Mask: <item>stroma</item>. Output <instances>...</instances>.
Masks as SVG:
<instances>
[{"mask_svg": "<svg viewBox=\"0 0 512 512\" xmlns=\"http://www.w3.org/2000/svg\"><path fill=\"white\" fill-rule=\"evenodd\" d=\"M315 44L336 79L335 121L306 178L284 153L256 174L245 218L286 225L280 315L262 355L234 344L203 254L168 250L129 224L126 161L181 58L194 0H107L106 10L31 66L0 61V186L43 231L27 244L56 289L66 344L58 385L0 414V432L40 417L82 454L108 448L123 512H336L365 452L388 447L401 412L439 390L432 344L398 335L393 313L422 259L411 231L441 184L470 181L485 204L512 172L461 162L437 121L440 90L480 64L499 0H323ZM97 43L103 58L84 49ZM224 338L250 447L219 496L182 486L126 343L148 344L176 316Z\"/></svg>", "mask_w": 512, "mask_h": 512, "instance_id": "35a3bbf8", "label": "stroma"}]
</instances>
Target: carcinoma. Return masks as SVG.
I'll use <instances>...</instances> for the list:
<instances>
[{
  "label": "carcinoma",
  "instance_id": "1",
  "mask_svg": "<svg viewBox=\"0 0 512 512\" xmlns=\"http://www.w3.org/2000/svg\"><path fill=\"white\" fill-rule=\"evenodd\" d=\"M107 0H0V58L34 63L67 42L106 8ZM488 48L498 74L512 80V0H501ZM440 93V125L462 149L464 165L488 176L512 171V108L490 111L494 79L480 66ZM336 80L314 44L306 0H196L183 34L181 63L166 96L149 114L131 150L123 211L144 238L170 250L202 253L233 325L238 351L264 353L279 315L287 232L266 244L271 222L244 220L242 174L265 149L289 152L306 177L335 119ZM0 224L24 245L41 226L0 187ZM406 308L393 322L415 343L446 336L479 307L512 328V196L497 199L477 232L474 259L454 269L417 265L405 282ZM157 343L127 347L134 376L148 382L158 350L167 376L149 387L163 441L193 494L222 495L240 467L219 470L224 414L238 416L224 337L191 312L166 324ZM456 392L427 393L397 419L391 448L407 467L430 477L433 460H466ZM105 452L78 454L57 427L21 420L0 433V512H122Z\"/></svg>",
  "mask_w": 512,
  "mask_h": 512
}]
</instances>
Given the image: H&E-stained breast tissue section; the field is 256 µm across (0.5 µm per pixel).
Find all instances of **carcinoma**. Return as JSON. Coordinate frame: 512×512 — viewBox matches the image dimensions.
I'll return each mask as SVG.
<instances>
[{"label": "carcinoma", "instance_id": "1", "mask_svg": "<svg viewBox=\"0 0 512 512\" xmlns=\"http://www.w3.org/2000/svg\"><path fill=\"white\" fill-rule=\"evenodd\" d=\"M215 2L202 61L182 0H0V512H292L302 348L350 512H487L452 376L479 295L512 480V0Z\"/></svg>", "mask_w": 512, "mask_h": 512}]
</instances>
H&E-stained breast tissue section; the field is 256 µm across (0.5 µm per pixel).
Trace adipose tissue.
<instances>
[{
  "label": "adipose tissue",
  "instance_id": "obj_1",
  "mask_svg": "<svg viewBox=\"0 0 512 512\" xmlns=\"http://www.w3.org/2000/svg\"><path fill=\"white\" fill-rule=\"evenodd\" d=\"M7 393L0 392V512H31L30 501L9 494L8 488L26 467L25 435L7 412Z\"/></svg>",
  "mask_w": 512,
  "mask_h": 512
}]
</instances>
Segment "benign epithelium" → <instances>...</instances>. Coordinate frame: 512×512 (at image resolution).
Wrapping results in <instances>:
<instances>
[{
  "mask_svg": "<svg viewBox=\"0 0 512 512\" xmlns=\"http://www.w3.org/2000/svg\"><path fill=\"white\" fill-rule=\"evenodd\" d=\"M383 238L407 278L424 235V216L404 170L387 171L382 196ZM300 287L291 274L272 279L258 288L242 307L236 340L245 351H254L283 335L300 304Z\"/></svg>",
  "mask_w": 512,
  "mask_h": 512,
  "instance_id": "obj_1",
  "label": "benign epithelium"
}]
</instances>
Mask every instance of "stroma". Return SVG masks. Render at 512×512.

----------------

Which lines of the material contain the string "field"? List each of them.

### RESULT FOR THIS EXERCISE
Given the image: H&E-stained breast tissue section; the field is 256 µm across (0.5 µm per pixel).
H&E-stained breast tissue section; the field is 256 µm across (0.5 µm per pixel).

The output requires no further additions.